Exercise: Reproduce the entries. Match every word.

Dataset content:
"""
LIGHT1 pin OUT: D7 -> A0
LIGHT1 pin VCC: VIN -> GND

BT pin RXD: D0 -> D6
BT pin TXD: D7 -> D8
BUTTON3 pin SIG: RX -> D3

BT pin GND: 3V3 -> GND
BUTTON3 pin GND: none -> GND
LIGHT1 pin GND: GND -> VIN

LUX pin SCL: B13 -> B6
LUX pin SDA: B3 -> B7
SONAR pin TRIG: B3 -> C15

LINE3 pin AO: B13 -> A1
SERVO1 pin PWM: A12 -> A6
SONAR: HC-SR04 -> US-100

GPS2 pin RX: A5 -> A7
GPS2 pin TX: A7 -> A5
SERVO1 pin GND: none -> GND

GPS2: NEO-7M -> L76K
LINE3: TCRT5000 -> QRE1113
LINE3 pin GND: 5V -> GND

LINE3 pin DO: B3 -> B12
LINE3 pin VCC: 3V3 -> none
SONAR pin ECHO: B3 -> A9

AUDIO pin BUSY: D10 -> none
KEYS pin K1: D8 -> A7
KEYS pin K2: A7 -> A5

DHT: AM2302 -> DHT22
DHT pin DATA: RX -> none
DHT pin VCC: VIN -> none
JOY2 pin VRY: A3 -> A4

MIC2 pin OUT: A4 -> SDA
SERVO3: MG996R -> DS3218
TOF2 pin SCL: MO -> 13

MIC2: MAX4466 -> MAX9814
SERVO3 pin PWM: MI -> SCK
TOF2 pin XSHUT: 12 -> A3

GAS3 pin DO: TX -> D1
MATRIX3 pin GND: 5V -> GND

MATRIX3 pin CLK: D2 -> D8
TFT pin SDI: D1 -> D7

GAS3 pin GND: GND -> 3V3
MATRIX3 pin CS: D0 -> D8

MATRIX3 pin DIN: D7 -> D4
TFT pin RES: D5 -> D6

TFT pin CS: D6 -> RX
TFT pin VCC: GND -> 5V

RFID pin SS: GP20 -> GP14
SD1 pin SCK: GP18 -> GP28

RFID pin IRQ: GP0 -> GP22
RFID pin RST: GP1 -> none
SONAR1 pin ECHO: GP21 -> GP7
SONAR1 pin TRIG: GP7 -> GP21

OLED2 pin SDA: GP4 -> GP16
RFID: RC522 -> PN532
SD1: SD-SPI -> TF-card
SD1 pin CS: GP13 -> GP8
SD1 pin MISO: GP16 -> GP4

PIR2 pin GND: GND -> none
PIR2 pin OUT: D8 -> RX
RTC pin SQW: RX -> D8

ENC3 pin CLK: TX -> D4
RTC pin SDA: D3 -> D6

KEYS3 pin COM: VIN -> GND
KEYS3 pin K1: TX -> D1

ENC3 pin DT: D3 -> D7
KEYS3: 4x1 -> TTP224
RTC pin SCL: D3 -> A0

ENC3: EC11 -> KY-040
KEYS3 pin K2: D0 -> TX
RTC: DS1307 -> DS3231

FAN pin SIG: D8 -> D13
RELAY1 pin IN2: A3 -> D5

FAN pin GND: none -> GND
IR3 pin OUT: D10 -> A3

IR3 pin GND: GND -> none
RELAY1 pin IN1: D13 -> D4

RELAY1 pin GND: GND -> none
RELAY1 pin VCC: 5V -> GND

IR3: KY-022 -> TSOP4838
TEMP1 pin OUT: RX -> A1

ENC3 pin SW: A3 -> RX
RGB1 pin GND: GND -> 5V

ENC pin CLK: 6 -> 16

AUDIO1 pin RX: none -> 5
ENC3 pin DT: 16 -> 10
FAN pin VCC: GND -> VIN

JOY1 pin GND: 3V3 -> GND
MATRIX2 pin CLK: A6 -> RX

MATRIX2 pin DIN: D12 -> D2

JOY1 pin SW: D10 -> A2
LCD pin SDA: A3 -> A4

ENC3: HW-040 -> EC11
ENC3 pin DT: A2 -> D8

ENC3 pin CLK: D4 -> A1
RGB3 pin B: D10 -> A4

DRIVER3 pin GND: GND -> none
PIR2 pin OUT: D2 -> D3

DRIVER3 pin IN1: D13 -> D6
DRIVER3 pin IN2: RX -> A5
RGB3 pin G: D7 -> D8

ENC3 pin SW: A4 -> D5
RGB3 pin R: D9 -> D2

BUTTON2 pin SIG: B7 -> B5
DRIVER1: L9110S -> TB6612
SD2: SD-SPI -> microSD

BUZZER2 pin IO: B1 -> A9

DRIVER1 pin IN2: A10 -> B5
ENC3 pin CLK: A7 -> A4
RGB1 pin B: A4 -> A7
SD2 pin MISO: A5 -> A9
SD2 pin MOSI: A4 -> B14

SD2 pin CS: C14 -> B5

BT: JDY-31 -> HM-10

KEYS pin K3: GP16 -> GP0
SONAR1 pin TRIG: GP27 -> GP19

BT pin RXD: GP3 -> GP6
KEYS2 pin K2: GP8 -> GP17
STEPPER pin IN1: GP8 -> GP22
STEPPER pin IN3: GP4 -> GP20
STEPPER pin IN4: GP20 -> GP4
"""
Exercise result:
LIGHT1 pin OUT: D7 -> A0
LIGHT1 pin VCC: VIN -> GND

BT pin RXD: D0 -> D6
BT pin TXD: D7 -> D8
BUTTON3 pin SIG: RX -> D3

BT pin GND: 3V3 -> GND
BUTTON3 pin GND: none -> GND
LIGHT1 pin GND: GND -> VIN

LUX pin SCL: B13 -> B6
LUX pin SDA: B3 -> B7
SONAR pin TRIG: B3 -> C15

LINE3 pin AO: B13 -> A1
SERVO1 pin PWM: A12 -> A6
SONAR: HC-SR04 -> US-100

GPS2 pin RX: A5 -> A7
GPS2 pin TX: A7 -> A5
SERVO1 pin GND: none -> GND

GPS2: NEO-7M -> L76K
LINE3: TCRT5000 -> QRE1113
LINE3 pin GND: 5V -> GND

LINE3 pin DO: B3 -> B12
LINE3 pin VCC: 3V3 -> none
SONAR pin ECHO: B3 -> A9

AUDIO pin BUSY: D10 -> none
KEYS pin K1: D8 -> A7
KEYS pin K2: A7 -> A5

DHT: AM2302 -> DHT22
DHT pin DATA: RX -> none
DHT pin VCC: VIN -> none
JOY2 pin VRY: A3 -> A4

MIC2 pin OUT: A4 -> SDA
SERVO3: MG996R -> DS3218
TOF2 pin SCL: MO -> 13

MIC2: MAX4466 -> MAX9814
SERVO3 pin PWM: MI -> SCK
TOF2 pin XSHUT: 12 -> A3

GAS3 pin DO: TX -> D1
MATRIX3 pin GND: 5V -> GND

MATRIX3 pin CLK: D2 -> D8
TFT pin SDI: D1 -> D7

GAS3 pin GND: GND -> 3V3
MATRIX3 pin CS: D0 -> D8

MATRIX3 pin DIN: D7 -> D4
TFT pin RES: D5 -> D6

TFT pin CS: D6 -> RX
TFT pin VCC: GND -> 5V

RFID pin SS: GP20 -> GP14
SD1 pin SCK: GP18 -> GP28

RFID pin IRQ: GP0 -> GP22
RFID pin RST: GP1 -> none
SONAR1 pin ECHO: GP21 -> GP7
SONAR1 pin TRIG: GP7 -> GP21

OLED2 pin SDA: GP4 -> GP16
RFID: RC522 -> PN532
SD1: SD-SPI -> TF-card
SD1 pin CS: GP13 -> GP8
SD1 pin MISO: GP16 -> GP4

PIR2 pin GND: GND -> none
PIR2 pin OUT: D8 -> RX
RTC pin SQW: RX -> D8

ENC3 pin CLK: TX -> D4
RTC pin SDA: D3 -> D6

KEYS3 pin COM: VIN -> GND
KEYS3 pin K1: TX -> D1

ENC3 pin DT: D3 -> D7
KEYS3: 4x1 -> TTP224
RTC pin SCL: D3 -> A0

ENC3: EC11 -> KY-040
KEYS3 pin K2: D0 -> TX
RTC: DS1307 -> DS3231

FAN pin SIG: D8 -> D13
RELAY1 pin IN2: A3 -> D5

FAN pin GND: none -> GND
IR3 pin OUT: D10 -> A3

IR3 pin GND: GND -> none
RELAY1 pin IN1: D13 -> D4

RELAY1 pin GND: GND -> none
RELAY1 pin VCC: 5V -> GND

IR3: KY-022 -> TSOP4838
TEMP1 pin OUT: RX -> A1

ENC3 pin SW: A3 -> RX
RGB1 pin GND: GND -> 5V

ENC pin CLK: 6 -> 16

AUDIO1 pin RX: none -> 5
ENC3 pin DT: 16 -> 10
FAN pin VCC: GND -> VIN

JOY1 pin GND: 3V3 -> GND
MATRIX2 pin CLK: A6 -> RX

MATRIX2 pin DIN: D12 -> D2

JOY1 pin SW: D10 -> A2
LCD pin SDA: A3 -> A4

ENC3: HW-040 -> EC11
ENC3 pin DT: A2 -> D8

ENC3 pin CLK: D4 -> A1
RGB3 pin B: D10 -> A4

DRIVER3 pin GND: GND -> none
PIR2 pin OUT: D2 -> D3

DRIVER3 pin IN1: D13 -> D6
DRIVER3 pin IN2: RX -> A5
RGB3 pin G: D7 -> D8

ENC3 pin SW: A4 -> D5
RGB3 pin R: D9 -> D2

BUTTON2 pin SIG: B7 -> B5
DRIVER1: L9110S -> TB6612
SD2: SD-SPI -> microSD

BUZZER2 pin IO: B1 -> A9

DRIVER1 pin IN2: A10 -> B5
ENC3 pin CLK: A7 -> A4
RGB1 pin B: A4 -> A7
SD2 pin MISO: A5 -> A9
SD2 pin MOSI: A4 -> B14

SD2 pin CS: C14 -> B5

BT: JDY-31 -> HM-10

KEYS pin K3: GP16 -> GP0
SONAR1 pin TRIG: GP27 -> GP19

BT pin RXD: GP3 -> GP6
KEYS2 pin K2: GP8 -> GP17
STEPPER pin IN1: GP8 -> GP22
STEPPER pin IN3: GP4 -> GP20
STEPPER pin IN4: GP20 -> GP4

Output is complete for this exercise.